## Instructions to follow
In the entries below, find the line containing "orange slope E6:F8" and the line containing "lime tile F5 level 1 -> none". Copy those two lines and everything between them exactly, without the pictures.

## Provided entries
###
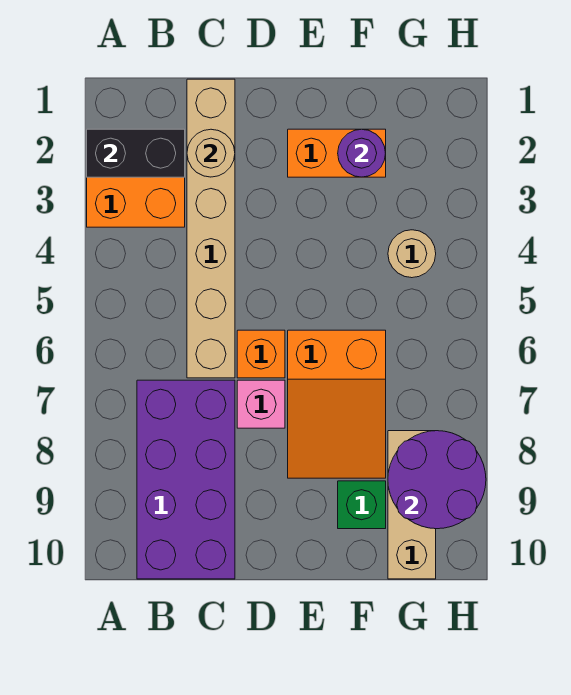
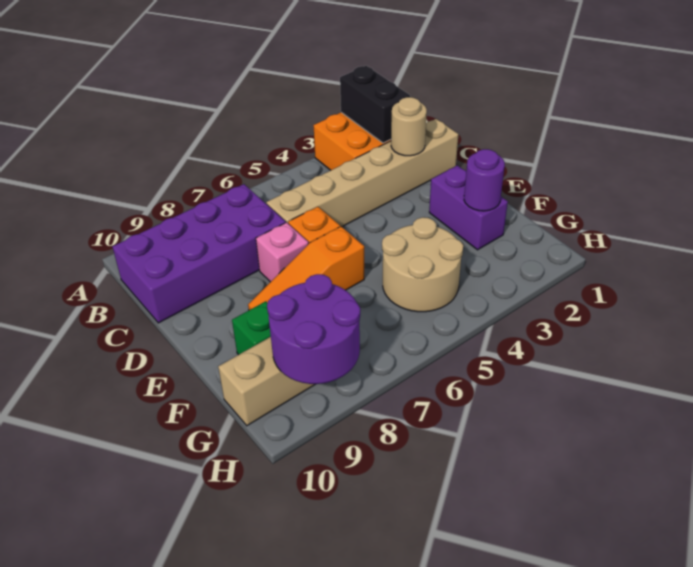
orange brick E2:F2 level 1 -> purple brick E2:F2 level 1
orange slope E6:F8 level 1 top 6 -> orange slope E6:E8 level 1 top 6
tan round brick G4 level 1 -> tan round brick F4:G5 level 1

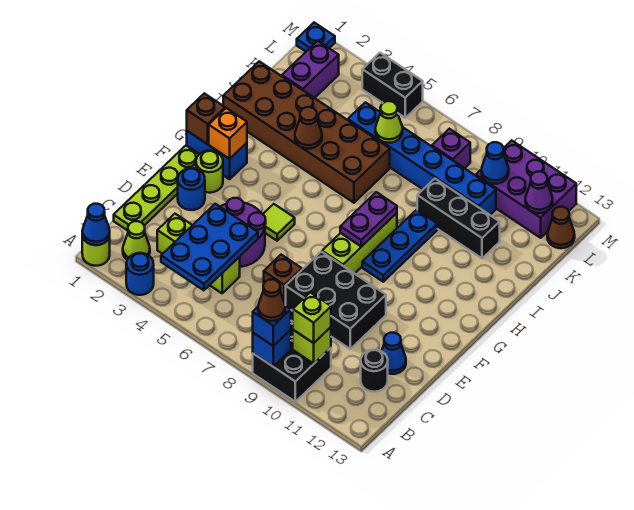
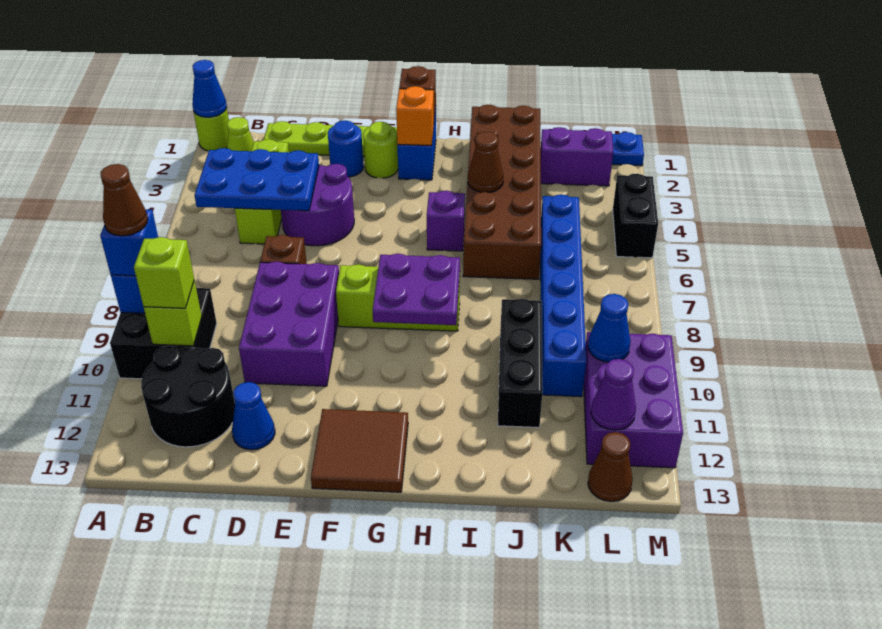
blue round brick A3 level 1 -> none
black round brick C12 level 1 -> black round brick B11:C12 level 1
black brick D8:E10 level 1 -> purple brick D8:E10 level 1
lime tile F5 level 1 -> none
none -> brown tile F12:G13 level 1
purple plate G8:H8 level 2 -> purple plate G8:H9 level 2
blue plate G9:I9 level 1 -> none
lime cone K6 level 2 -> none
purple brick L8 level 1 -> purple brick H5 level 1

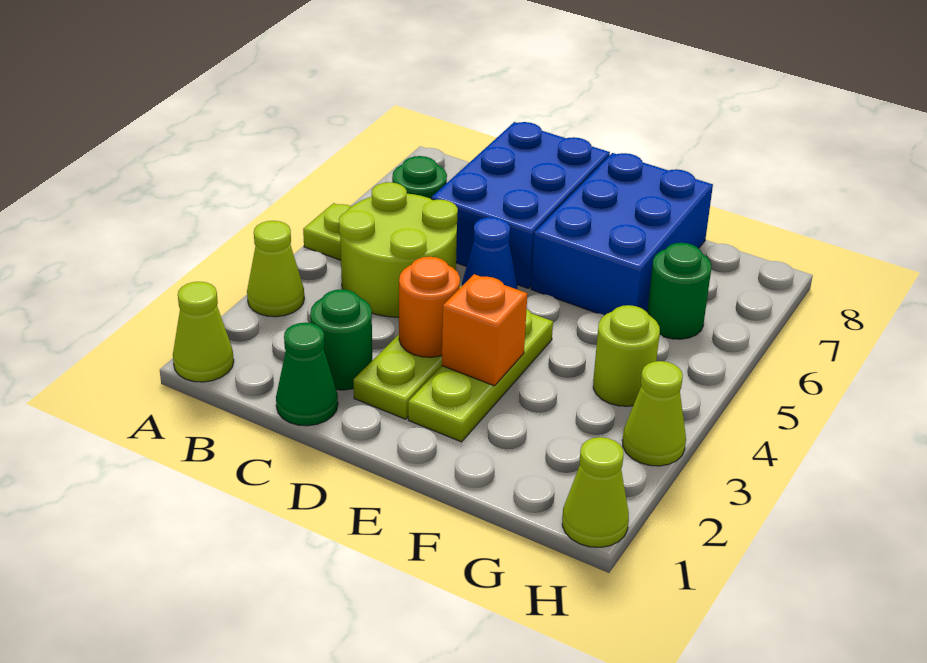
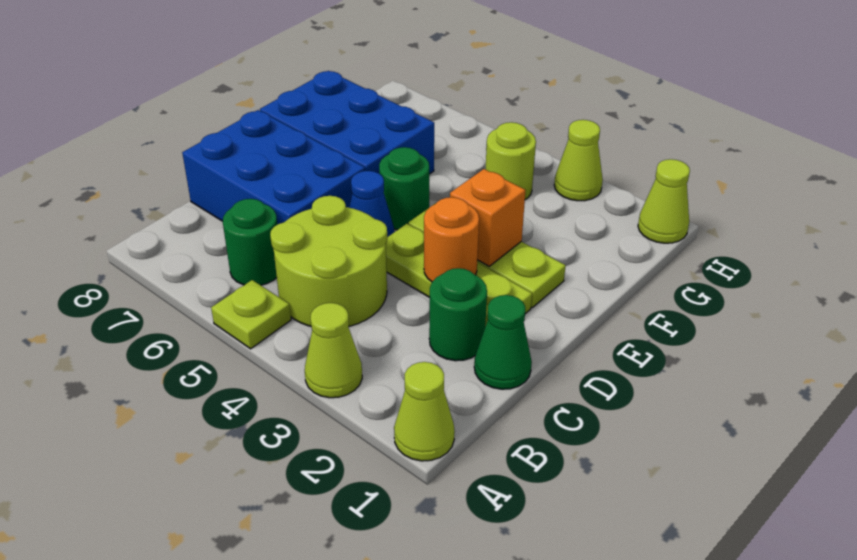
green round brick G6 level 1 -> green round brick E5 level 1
###
## Reply
orange slope E6:F8 level 1 top 6 -> orange slope E6:E8 level 1 top 6
tan round brick G4 level 1 -> tan round brick F4:G5 level 1

blue round brick A3 level 1 -> none
black round brick C12 level 1 -> black round brick B11:C12 level 1
black brick D8:E10 level 1 -> purple brick D8:E10 level 1
lime tile F5 level 1 -> none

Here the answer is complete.